Required work: Copy exactly the stretch of data below from the line with "RGB pin G: D12 -> A3" through the line with "DIGITS1 pin CLK: TX -> D3", including both of those lines.

══════

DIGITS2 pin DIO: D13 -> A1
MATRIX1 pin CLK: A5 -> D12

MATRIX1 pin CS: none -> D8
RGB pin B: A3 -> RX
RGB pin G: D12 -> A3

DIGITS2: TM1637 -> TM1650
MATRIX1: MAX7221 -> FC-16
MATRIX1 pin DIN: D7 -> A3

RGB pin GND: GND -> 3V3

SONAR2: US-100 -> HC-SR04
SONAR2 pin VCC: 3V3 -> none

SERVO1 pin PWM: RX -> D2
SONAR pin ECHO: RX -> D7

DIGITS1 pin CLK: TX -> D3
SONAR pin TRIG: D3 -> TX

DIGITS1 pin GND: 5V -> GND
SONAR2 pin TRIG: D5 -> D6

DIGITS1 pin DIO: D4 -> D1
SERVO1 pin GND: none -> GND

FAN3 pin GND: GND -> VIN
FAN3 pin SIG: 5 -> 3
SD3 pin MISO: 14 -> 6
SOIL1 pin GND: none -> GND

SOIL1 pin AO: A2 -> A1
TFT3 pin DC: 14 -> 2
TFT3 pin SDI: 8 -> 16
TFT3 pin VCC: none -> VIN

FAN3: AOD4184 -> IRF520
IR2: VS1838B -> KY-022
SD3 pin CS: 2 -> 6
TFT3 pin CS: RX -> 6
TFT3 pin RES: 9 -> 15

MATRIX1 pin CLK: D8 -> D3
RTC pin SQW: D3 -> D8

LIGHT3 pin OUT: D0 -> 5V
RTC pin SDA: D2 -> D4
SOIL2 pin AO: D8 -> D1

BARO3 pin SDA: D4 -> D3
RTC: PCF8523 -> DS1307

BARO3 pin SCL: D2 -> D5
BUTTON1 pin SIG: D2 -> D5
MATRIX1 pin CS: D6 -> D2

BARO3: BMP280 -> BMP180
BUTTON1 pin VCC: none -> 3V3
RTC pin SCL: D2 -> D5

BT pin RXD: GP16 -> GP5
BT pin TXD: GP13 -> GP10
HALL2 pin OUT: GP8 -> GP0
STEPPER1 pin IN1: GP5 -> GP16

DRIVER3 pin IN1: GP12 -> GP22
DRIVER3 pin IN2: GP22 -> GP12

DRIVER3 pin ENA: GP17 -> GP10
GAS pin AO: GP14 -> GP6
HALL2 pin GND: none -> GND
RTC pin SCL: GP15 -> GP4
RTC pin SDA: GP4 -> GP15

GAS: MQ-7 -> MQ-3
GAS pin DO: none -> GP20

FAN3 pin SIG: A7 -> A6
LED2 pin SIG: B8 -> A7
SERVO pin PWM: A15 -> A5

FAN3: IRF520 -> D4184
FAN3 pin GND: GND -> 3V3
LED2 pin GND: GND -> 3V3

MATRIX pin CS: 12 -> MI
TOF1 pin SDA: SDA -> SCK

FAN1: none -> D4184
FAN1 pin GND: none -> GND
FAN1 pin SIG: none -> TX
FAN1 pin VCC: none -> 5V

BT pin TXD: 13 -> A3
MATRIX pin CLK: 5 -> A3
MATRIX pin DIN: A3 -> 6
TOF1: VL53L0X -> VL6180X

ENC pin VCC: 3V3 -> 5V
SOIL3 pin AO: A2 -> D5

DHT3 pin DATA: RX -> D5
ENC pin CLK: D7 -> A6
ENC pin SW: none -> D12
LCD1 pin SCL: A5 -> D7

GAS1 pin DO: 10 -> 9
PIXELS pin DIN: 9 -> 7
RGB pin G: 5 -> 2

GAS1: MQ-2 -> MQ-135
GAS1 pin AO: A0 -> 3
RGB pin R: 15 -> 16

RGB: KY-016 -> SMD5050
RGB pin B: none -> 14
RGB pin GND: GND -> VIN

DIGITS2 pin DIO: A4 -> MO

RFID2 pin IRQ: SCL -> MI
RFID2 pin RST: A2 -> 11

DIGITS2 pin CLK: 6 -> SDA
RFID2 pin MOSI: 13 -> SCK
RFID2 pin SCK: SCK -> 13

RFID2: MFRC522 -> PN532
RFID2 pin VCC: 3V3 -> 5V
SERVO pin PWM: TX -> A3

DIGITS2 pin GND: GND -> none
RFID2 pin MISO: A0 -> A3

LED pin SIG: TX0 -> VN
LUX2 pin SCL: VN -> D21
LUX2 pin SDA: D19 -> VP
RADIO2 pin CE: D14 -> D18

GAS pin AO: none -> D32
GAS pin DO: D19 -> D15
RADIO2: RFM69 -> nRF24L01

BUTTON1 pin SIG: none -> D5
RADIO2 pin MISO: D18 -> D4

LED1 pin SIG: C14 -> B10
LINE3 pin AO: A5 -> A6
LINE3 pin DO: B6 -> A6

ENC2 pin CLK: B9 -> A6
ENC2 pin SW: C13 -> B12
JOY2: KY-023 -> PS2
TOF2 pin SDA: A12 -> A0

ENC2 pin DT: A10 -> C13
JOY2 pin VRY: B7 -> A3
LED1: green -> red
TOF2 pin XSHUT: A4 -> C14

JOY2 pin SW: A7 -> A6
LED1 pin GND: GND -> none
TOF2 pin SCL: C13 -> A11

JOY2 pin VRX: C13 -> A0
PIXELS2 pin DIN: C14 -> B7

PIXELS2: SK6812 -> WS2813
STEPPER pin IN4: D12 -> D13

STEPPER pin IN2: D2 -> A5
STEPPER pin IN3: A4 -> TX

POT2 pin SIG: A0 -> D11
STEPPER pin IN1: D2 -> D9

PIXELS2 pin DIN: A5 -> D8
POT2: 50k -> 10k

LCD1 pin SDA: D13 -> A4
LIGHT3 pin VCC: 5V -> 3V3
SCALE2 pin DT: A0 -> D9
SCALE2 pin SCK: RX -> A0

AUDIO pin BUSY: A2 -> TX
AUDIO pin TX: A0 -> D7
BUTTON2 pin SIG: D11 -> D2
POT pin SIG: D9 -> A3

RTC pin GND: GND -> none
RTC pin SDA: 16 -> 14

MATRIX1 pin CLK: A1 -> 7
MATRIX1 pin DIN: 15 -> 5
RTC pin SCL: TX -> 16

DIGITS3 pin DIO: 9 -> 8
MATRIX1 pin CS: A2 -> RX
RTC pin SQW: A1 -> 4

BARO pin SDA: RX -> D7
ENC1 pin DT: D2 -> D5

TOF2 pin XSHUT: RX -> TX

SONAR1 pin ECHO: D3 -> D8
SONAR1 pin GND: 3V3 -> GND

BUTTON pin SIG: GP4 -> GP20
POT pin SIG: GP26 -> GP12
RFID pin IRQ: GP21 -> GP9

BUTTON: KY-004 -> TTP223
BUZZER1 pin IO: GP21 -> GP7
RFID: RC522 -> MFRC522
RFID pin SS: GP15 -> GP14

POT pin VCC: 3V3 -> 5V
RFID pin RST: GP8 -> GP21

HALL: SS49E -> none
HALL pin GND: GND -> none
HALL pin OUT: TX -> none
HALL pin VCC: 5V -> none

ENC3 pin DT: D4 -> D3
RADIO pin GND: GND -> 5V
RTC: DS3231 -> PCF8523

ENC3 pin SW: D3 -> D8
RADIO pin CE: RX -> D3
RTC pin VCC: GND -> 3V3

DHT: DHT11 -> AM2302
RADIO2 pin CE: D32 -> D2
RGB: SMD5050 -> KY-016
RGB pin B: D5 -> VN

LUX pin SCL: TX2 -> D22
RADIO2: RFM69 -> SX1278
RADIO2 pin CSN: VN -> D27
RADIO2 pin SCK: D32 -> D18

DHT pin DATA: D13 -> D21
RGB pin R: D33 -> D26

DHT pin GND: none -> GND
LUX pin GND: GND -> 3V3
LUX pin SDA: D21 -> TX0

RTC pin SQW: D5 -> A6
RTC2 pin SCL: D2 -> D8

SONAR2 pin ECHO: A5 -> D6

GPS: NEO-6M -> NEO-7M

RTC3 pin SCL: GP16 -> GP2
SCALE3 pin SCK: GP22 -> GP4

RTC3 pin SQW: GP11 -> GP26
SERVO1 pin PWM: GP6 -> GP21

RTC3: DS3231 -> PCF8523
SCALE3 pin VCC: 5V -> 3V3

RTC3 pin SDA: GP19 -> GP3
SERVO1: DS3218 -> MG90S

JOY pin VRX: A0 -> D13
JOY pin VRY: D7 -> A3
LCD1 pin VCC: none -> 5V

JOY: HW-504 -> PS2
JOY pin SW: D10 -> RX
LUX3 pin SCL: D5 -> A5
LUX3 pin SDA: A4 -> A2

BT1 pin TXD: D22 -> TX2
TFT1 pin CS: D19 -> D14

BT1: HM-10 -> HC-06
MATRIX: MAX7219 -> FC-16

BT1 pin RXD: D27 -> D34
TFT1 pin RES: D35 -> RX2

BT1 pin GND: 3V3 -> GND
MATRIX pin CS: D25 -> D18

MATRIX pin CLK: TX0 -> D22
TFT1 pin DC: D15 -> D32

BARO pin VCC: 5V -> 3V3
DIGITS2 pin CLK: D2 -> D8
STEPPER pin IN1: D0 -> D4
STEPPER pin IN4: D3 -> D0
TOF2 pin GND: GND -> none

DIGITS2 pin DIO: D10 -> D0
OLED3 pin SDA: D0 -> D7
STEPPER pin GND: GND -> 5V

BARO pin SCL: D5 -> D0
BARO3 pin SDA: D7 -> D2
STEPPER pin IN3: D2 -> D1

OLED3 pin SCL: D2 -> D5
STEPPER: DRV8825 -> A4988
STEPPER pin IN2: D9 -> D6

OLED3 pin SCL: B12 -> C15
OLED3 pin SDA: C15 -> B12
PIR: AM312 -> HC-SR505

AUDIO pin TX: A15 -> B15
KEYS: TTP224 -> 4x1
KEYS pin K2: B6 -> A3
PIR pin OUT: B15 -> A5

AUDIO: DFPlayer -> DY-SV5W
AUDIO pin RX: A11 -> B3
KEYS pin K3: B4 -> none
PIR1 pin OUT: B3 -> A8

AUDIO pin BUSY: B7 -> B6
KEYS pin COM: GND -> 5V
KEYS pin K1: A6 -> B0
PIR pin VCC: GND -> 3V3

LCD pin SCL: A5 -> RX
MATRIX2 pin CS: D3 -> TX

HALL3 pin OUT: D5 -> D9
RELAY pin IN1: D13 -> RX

══════

Result of the exercise:
RGB pin G: D12 -> A3

DIGITS2: TM1637 -> TM1650
MATRIX1: MAX7221 -> FC-16
MATRIX1 pin DIN: D7 -> A3

RGB pin GND: GND -> 3V3

SONAR2: US-100 -> HC-SR04
SONAR2 pin VCC: 3V3 -> none

SERVO1 pin PWM: RX -> D2
SONAR pin ECHO: RX -> D7

DIGITS1 pin CLK: TX -> D3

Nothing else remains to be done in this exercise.